*Requirement*
Look through the listing below and write out exactly the lines from the line with "brown round brick" to the line with "pink brick B7:C7", both included, and no others.

*Source data*
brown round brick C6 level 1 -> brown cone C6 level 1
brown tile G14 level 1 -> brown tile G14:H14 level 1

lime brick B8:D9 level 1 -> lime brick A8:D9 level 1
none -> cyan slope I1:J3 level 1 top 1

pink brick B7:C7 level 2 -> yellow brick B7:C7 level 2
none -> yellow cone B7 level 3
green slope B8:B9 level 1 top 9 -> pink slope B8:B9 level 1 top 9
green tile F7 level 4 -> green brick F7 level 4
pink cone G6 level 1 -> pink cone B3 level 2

* * *

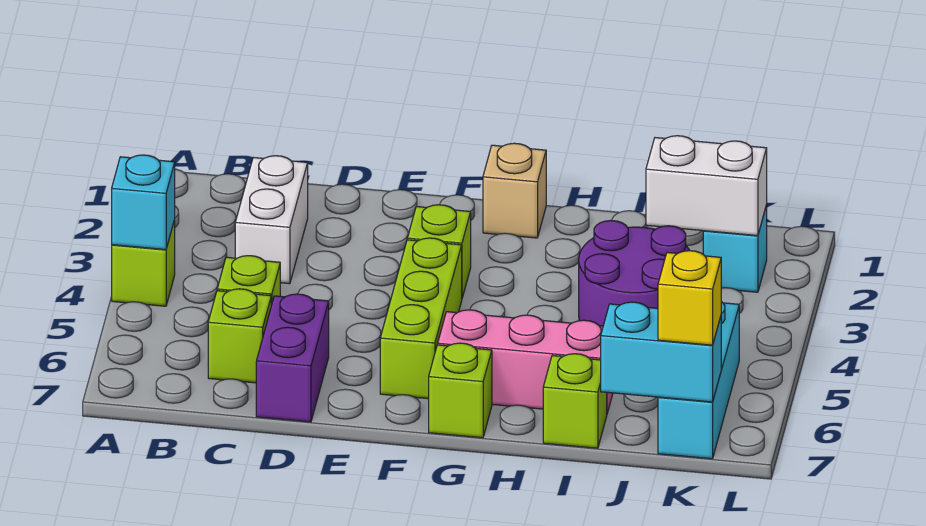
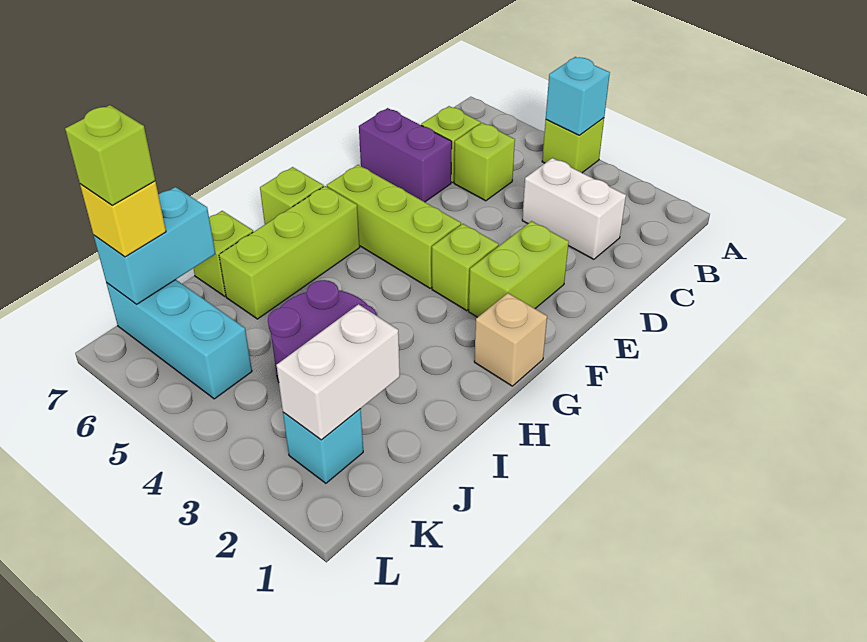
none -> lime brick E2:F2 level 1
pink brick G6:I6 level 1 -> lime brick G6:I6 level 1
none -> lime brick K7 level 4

--

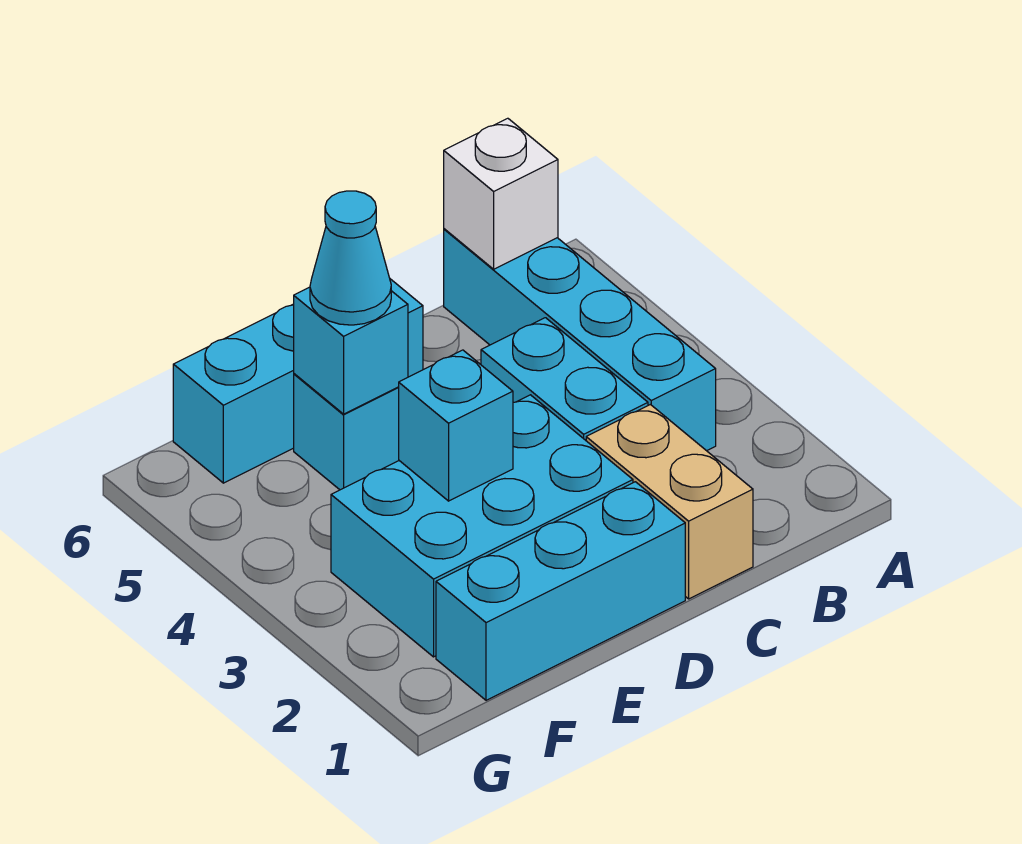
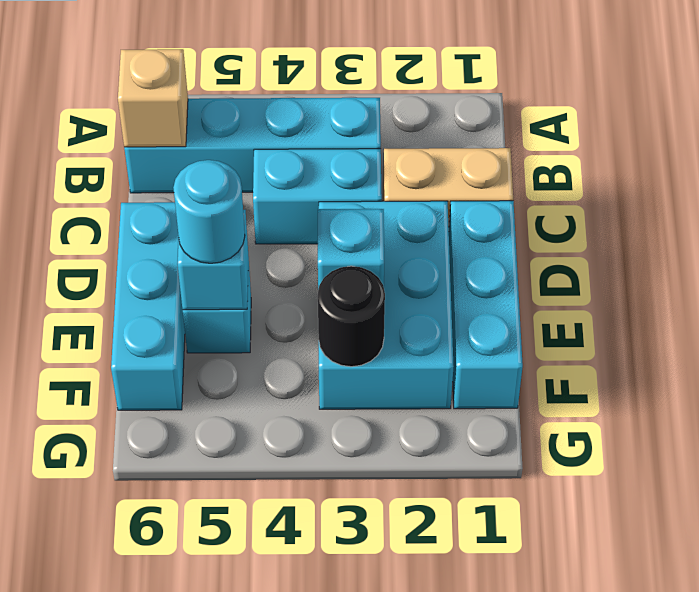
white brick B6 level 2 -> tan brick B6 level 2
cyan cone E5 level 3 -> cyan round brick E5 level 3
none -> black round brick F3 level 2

*Exercise output*
brown round brick C6 level 1 -> brown cone C6 level 1
brown tile G14 level 1 -> brown tile G14:H14 level 1

lime brick B8:D9 level 1 -> lime brick A8:D9 level 1
none -> cyan slope I1:J3 level 1 top 1

pink brick B7:C7 level 2 -> yellow brick B7:C7 level 2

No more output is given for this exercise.